* What needs to be done:
Could you set down exactly the lines of the data below, starting at the one that holds "none -> purple brick F9:G9 level 1" and ending at the one that holds "none -> grey tile G4:G7 level 1", both included, and only those?

* Data to process:
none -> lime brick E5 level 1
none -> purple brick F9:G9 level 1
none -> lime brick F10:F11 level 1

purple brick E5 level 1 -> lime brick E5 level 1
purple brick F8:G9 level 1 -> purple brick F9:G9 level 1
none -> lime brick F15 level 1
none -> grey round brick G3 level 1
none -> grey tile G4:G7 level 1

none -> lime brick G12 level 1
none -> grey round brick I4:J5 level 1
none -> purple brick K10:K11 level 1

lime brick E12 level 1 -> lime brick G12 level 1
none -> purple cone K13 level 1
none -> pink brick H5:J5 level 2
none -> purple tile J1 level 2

* Finished task:
none -> purple brick F9:G9 level 1
none -> lime brick F10:F11 level 1

purple brick E5 level 1 -> lime brick E5 level 1
purple brick F8:G9 level 1 -> purple brick F9:G9 level 1
none -> lime brick F15 level 1
none -> grey round brick G3 level 1
none -> grey tile G4:G7 level 1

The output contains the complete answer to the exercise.